Which lines below contain the word "brick"? Copy each of them.

DATA BLOCK:
<<<<

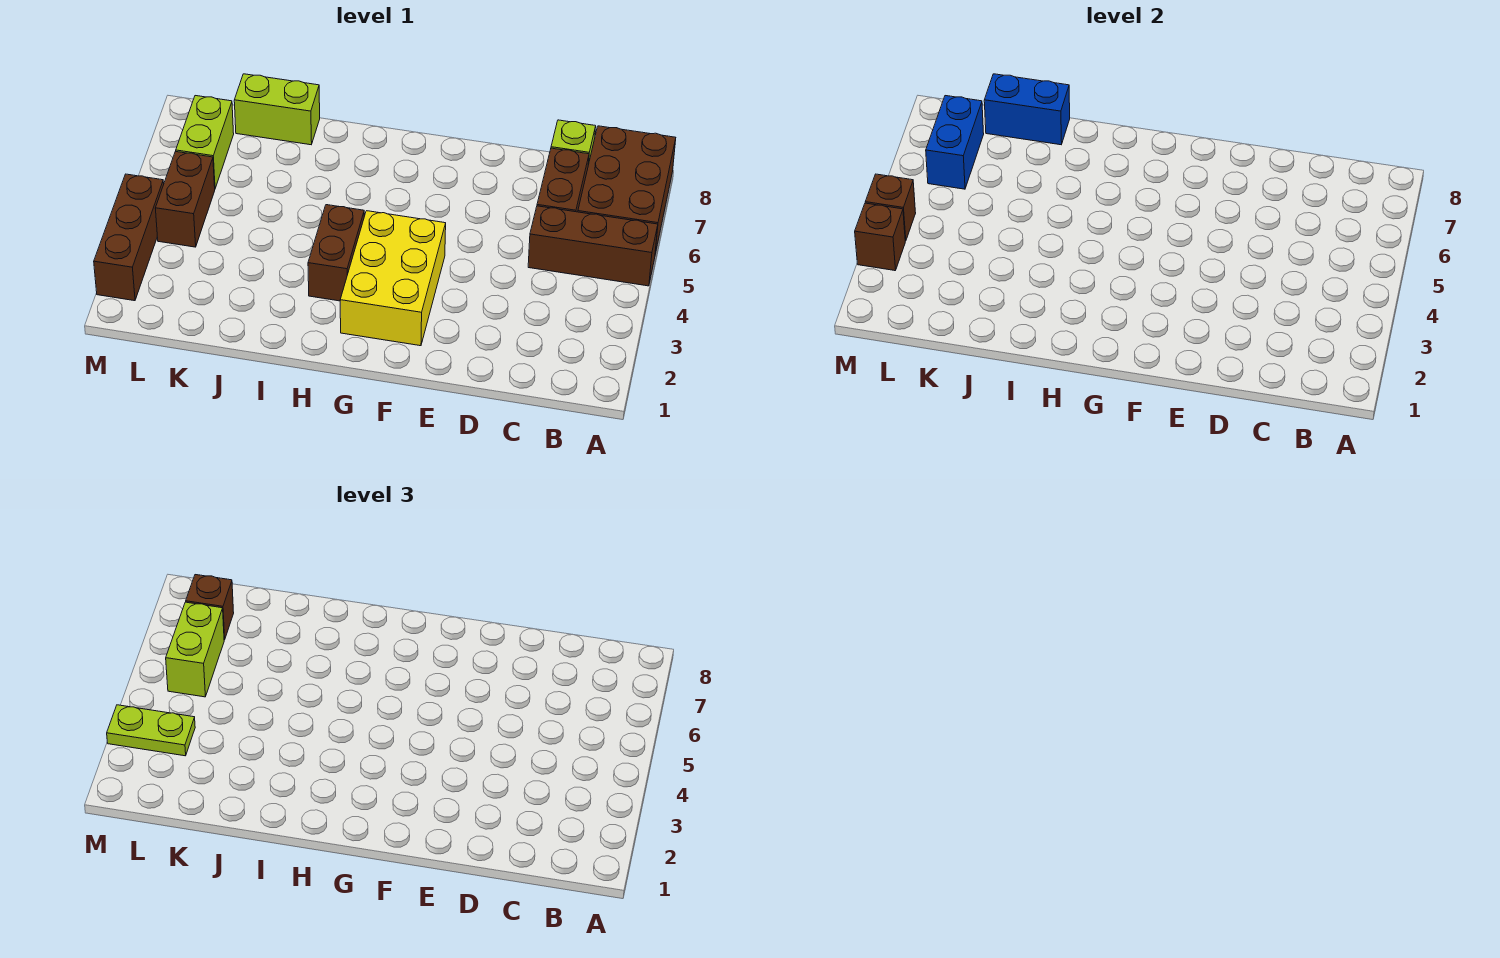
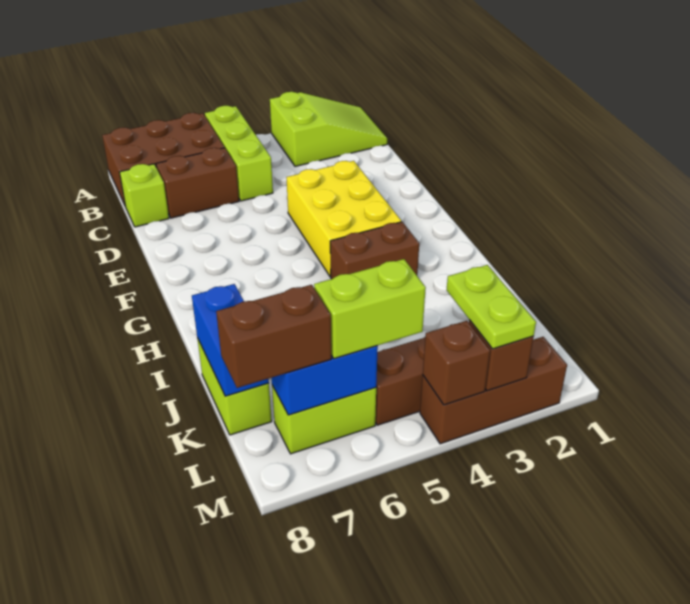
none -> lime slope A1:B3 level 1 top 3
brown brick A5:C5 level 1 -> lime brick A5:C5 level 1
yellow brick F2:G4 level 1 -> yellow brick E3:G4 level 1
brown brick L7 level 3 -> brown brick L7:L8 level 3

>>>>

YOUR SOLUTION:
brown brick A5:C5 level 1 -> lime brick A5:C5 level 1
yellow brick F2:G4 level 1 -> yellow brick E3:G4 level 1
brown brick L7 level 3 -> brown brick L7:L8 level 3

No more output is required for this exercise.